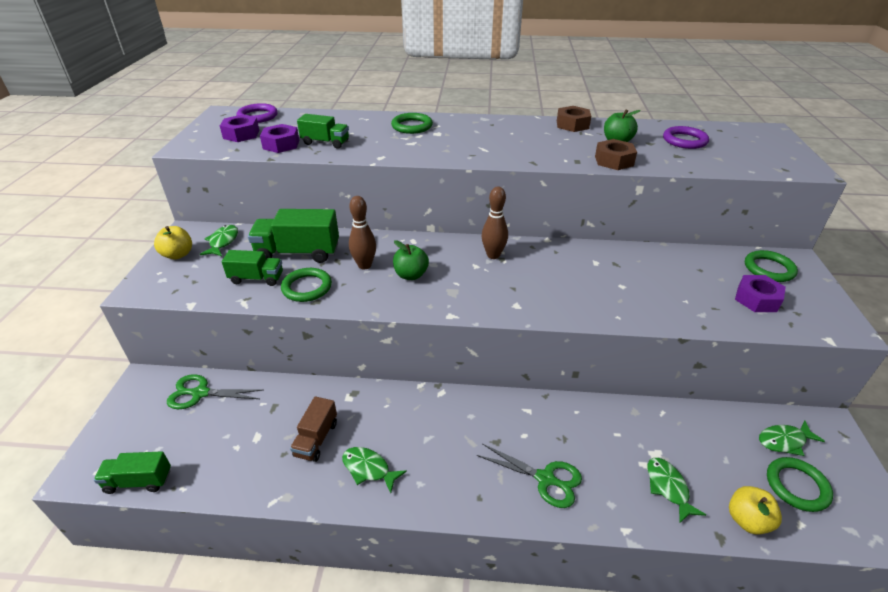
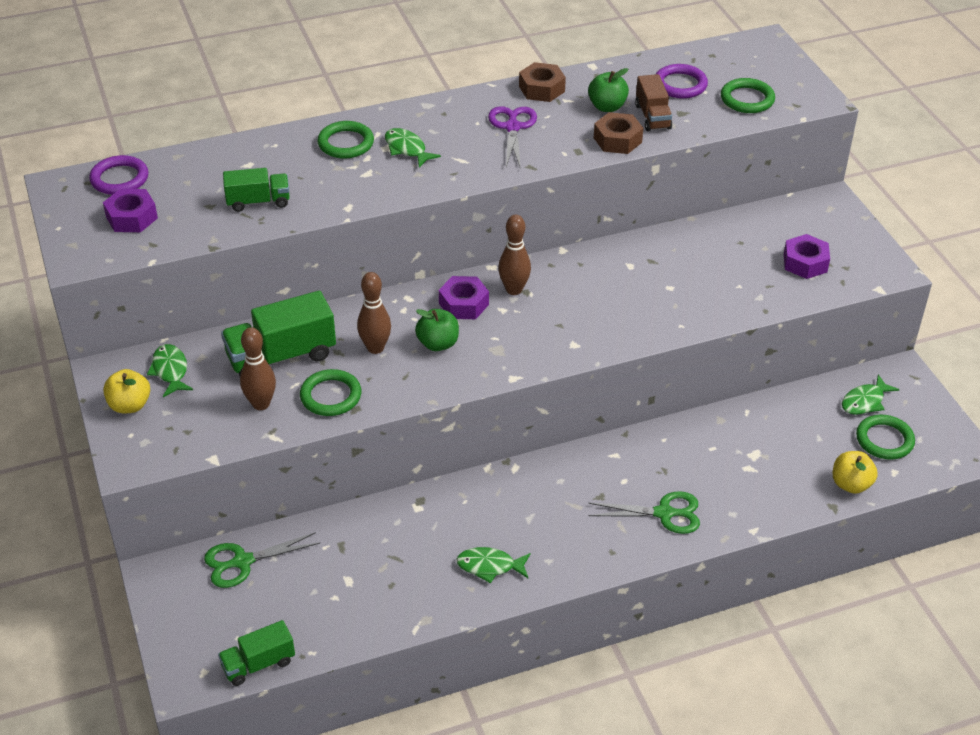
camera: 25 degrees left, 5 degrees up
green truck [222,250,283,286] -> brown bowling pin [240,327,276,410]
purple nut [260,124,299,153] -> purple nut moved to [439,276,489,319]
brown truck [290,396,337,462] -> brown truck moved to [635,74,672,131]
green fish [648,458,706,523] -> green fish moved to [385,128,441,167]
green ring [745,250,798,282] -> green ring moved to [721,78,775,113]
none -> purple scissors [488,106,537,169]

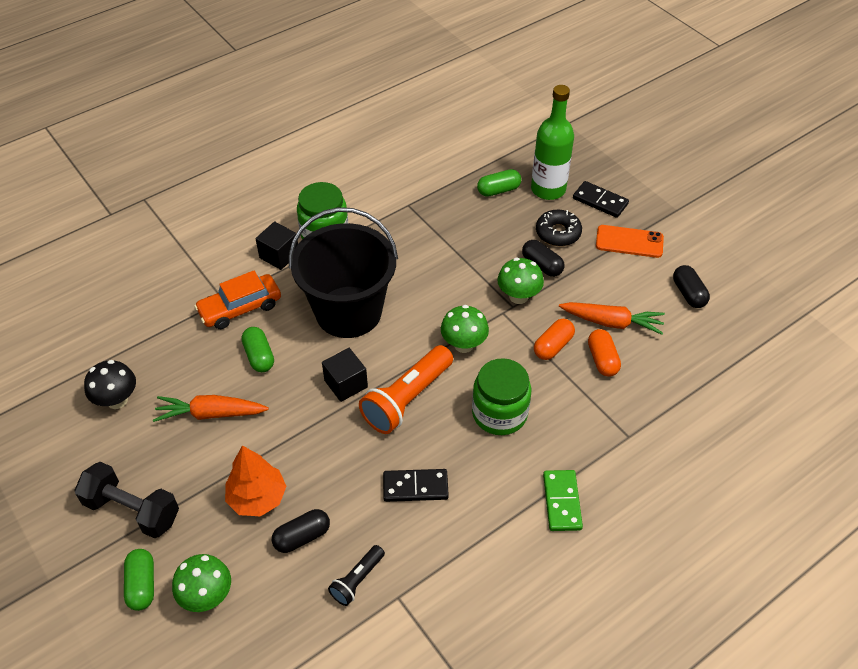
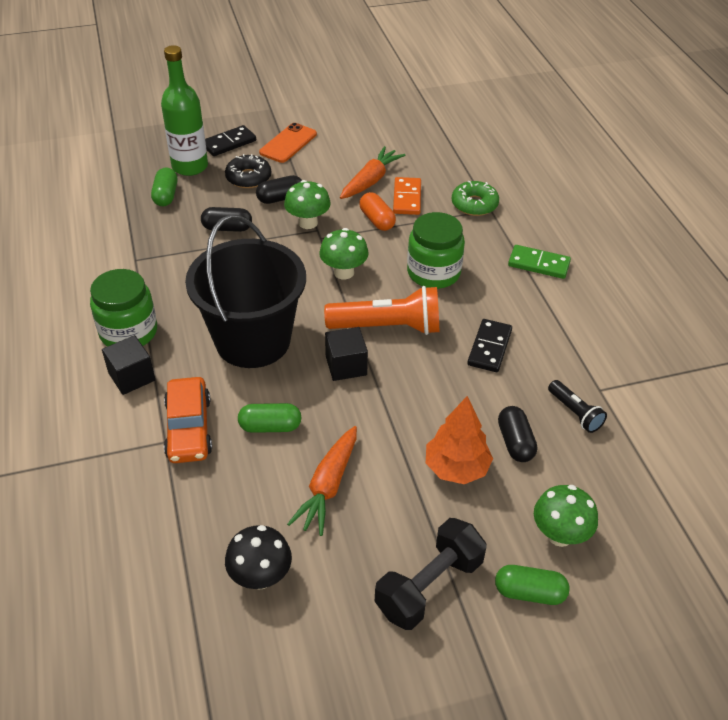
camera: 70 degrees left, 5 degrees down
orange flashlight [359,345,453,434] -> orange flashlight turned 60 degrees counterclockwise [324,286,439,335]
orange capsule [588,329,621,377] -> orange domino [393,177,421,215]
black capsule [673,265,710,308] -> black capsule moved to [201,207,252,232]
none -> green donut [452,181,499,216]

---

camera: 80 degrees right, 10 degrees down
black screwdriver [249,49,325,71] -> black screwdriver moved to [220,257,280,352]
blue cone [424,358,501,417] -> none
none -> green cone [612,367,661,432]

| Requirement |
Pictures in the material above should be skipped; print exactly the lines from the one with "green ring [745,250,798,282]" through the one with "none -> green donut [452,181,499,216]".

| Exercise response |
green ring [745,250,798,282] -> green ring moved to [721,78,775,113]
none -> purple scissors [488,106,537,169]

camera: 70 degrees left, 5 degrees down
orange flashlight [359,345,453,434] -> orange flashlight turned 60 degrees counterclockwise [324,286,439,335]
orange capsule [588,329,621,377] -> orange domino [393,177,421,215]
black capsule [673,265,710,308] -> black capsule moved to [201,207,252,232]
none -> green donut [452,181,499,216]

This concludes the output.